▸ PROVIDED MATERIAL

● ● ● ● ● ● ●

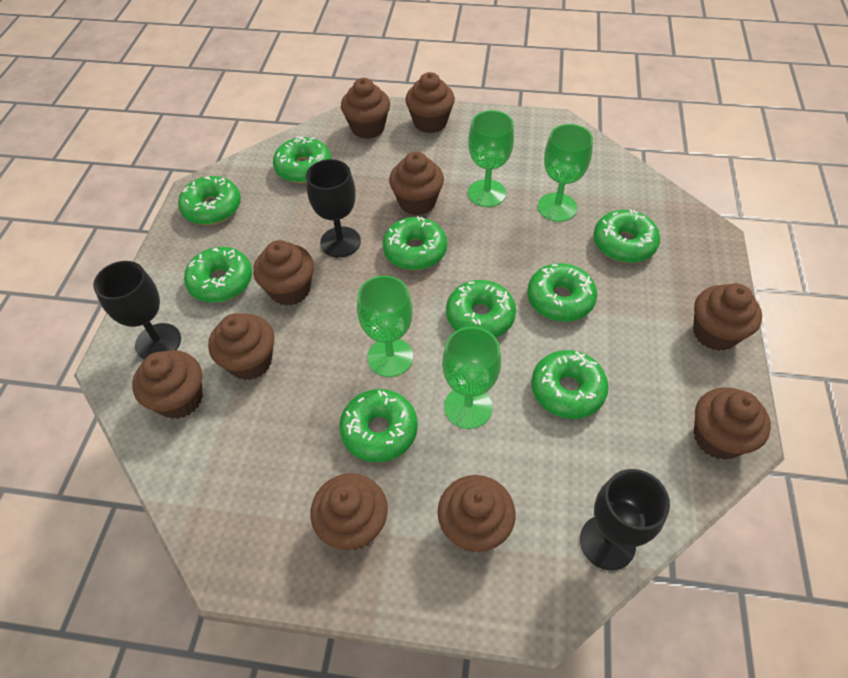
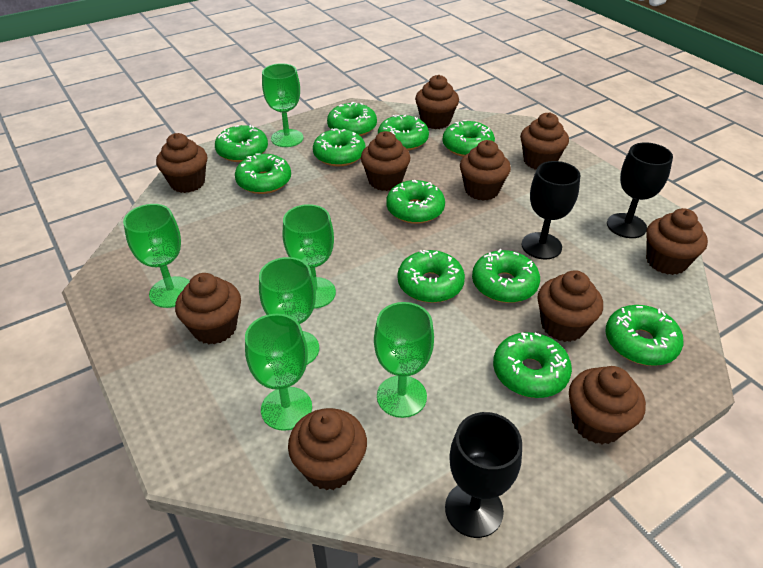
green donut: 9 -> 11
green goblet: 4 -> 6

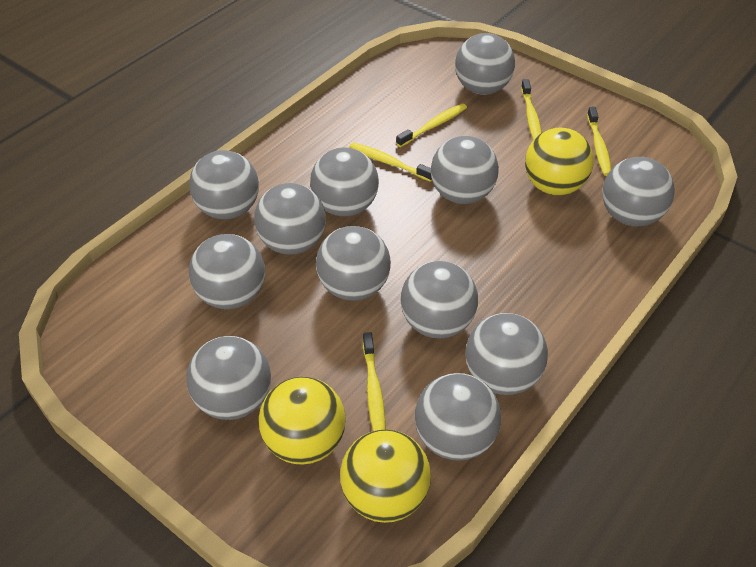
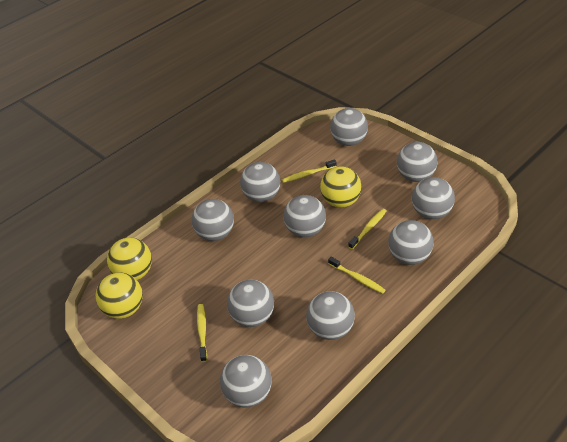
grey ball: 12 -> 10
yellow toothbrush: 5 -> 4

● ● ● ● ● ● ●

▸ TASK
Any images must be dropped; all other material is to be printed exactly.

▸ SOLUTION FOR THIS PROBLEM
green donut: 9 -> 11
green goblet: 4 -> 6

grey ball: 12 -> 10
yellow toothbrush: 5 -> 4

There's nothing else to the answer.